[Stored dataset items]

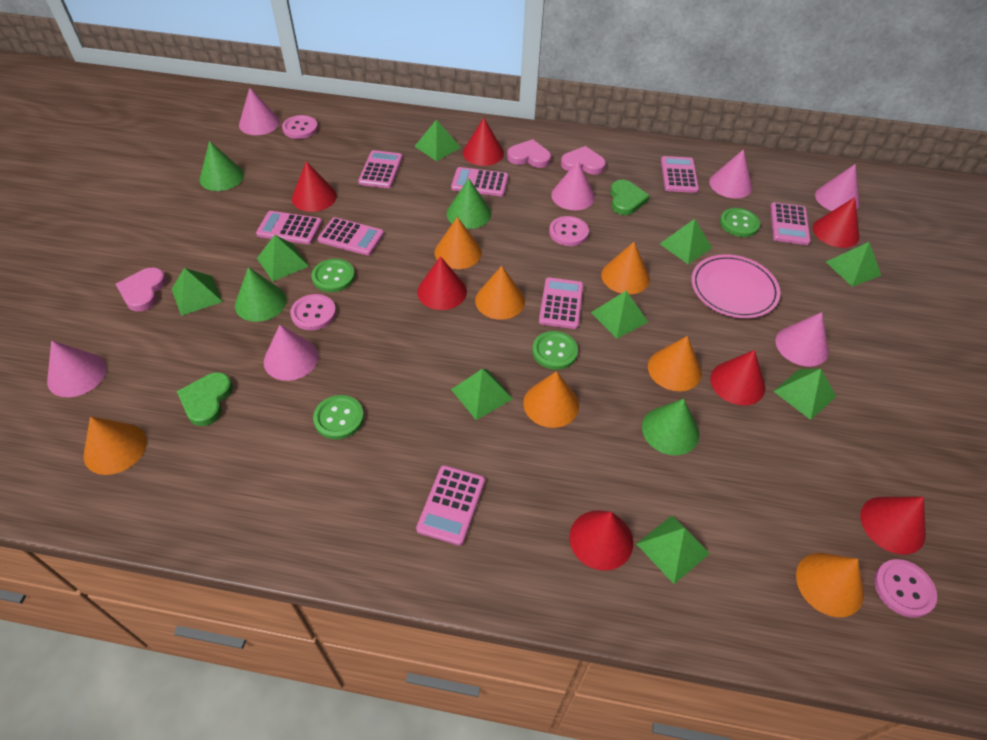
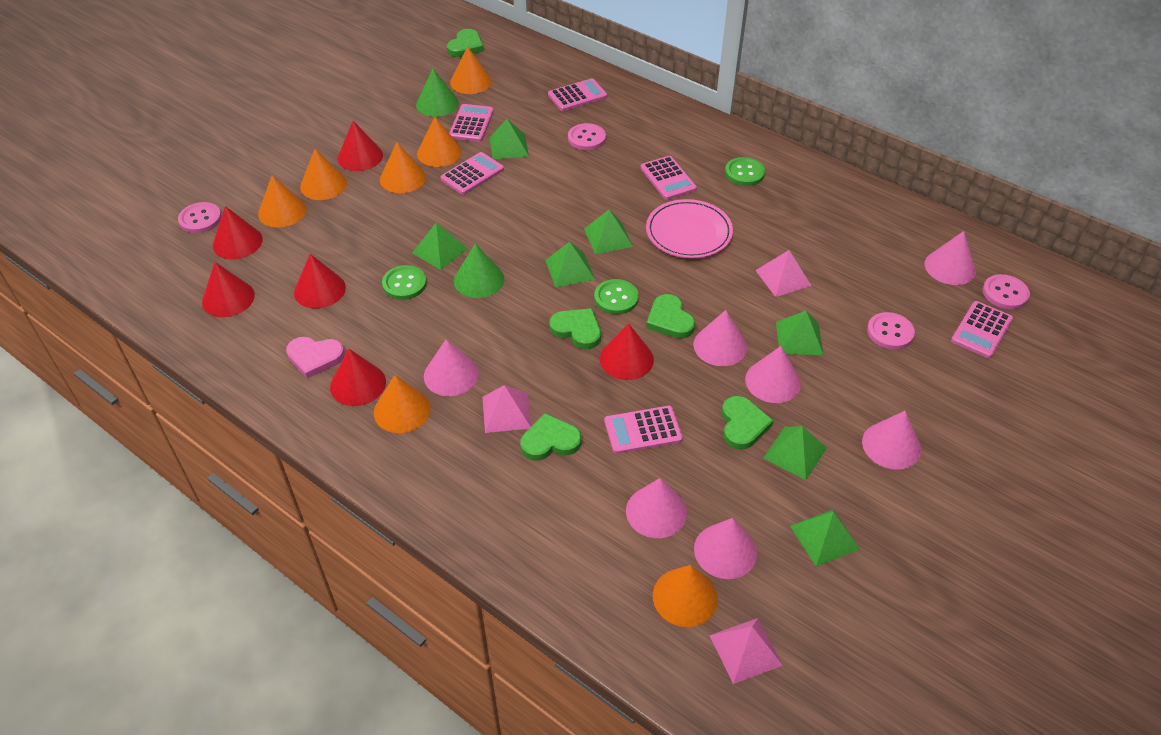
green button: 4 -> 3
green cone: 4 -> 2
green heart: 2 -> 5
green pyramid: 9 -> 7
pink calculator: 8 -> 6
pink heart: 3 -> 1
pink pyramid: 0 -> 3
red cone: 7 -> 6

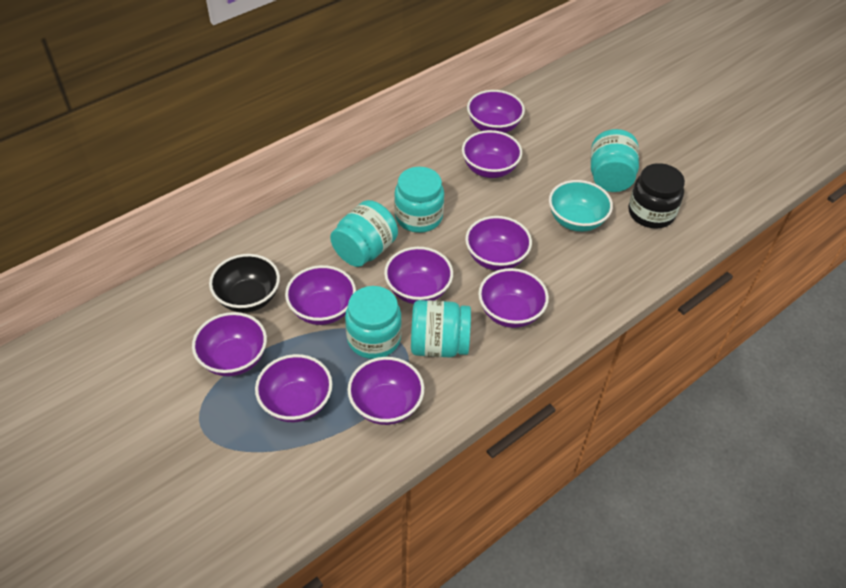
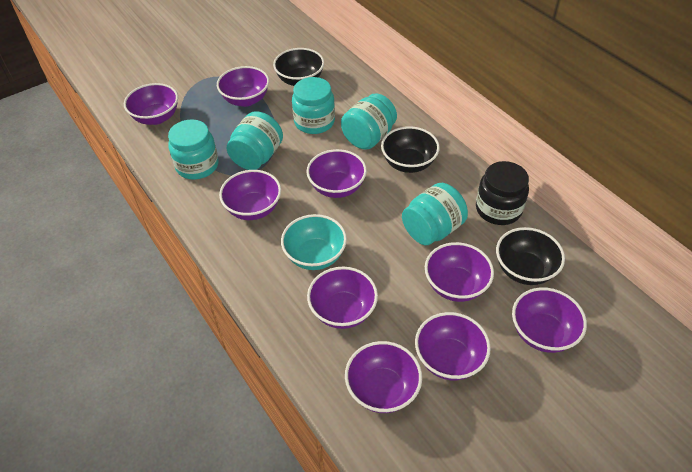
black bowl: 1 -> 3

[EXERCISE INSTRUCTIONS]: With the pictures omitted, print each line of the data above precisely as given.

[OUTPUT FOR THIS EXERCISE]:
green button: 4 -> 3
green cone: 4 -> 2
green heart: 2 -> 5
green pyramid: 9 -> 7
pink calculator: 8 -> 6
pink heart: 3 -> 1
pink pyramid: 0 -> 3
red cone: 7 -> 6

black bowl: 1 -> 3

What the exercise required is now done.